[Detected change data]
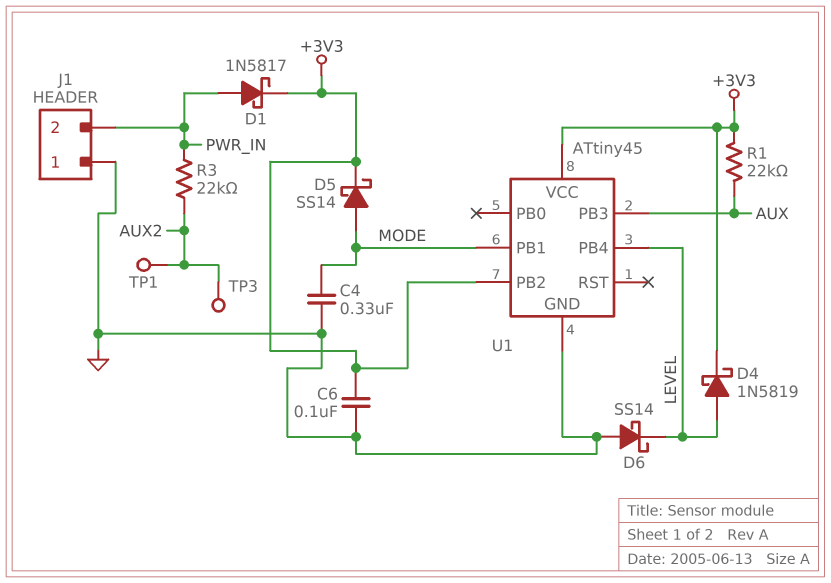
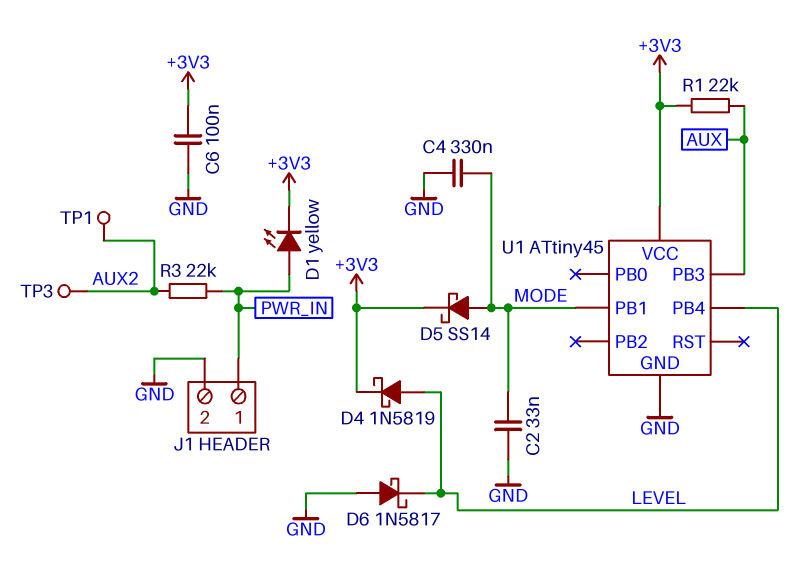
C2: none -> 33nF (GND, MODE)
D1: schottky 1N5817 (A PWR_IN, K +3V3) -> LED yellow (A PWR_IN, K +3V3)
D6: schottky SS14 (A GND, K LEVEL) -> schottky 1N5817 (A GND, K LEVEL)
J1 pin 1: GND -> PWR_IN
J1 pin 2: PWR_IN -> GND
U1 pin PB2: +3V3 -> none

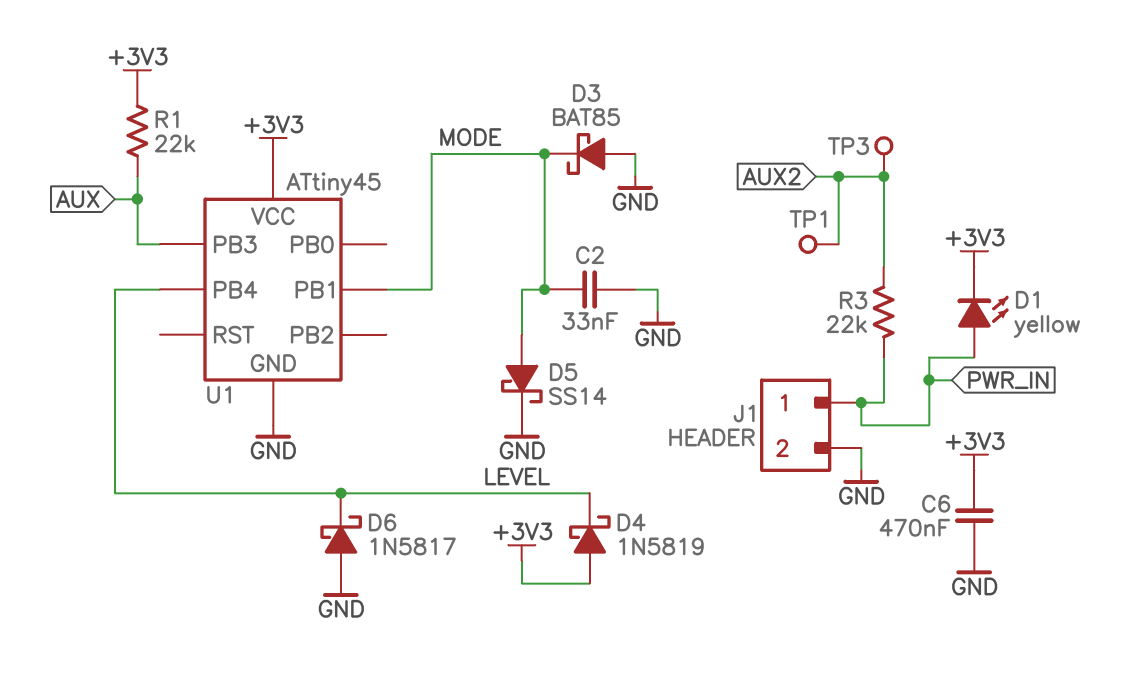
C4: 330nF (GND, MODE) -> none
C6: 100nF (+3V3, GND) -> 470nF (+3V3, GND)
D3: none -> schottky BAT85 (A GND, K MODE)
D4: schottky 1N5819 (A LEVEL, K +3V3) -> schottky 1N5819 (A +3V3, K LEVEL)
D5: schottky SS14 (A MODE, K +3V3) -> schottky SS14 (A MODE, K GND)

» **WORK TO COMPLETE**
Begin with the first line of the records and repeat every line up to the one with "D4: schottky 1N5819", counting that line too. Pictures are not part of the copy.

» **SOLUTION FOR THIS TASK**
C2: none -> 33nF (GND, MODE)
D1: schottky 1N5817 (A PWR_IN, K +3V3) -> LED yellow (A PWR_IN, K +3V3)
D6: schottky SS14 (A GND, K LEVEL) -> schottky 1N5817 (A GND, K LEVEL)
J1 pin 1: GND -> PWR_IN
J1 pin 2: PWR_IN -> GND
U1 pin PB2: +3V3 -> none

C4: 330nF (GND, MODE) -> none
C6: 100nF (+3V3, GND) -> 470nF (+3V3, GND)
D3: none -> schottky BAT85 (A GND, K MODE)
D4: schottky 1N5819 (A LEVEL, K +3V3) -> schottky 1N5819 (A +3V3, K LEVEL)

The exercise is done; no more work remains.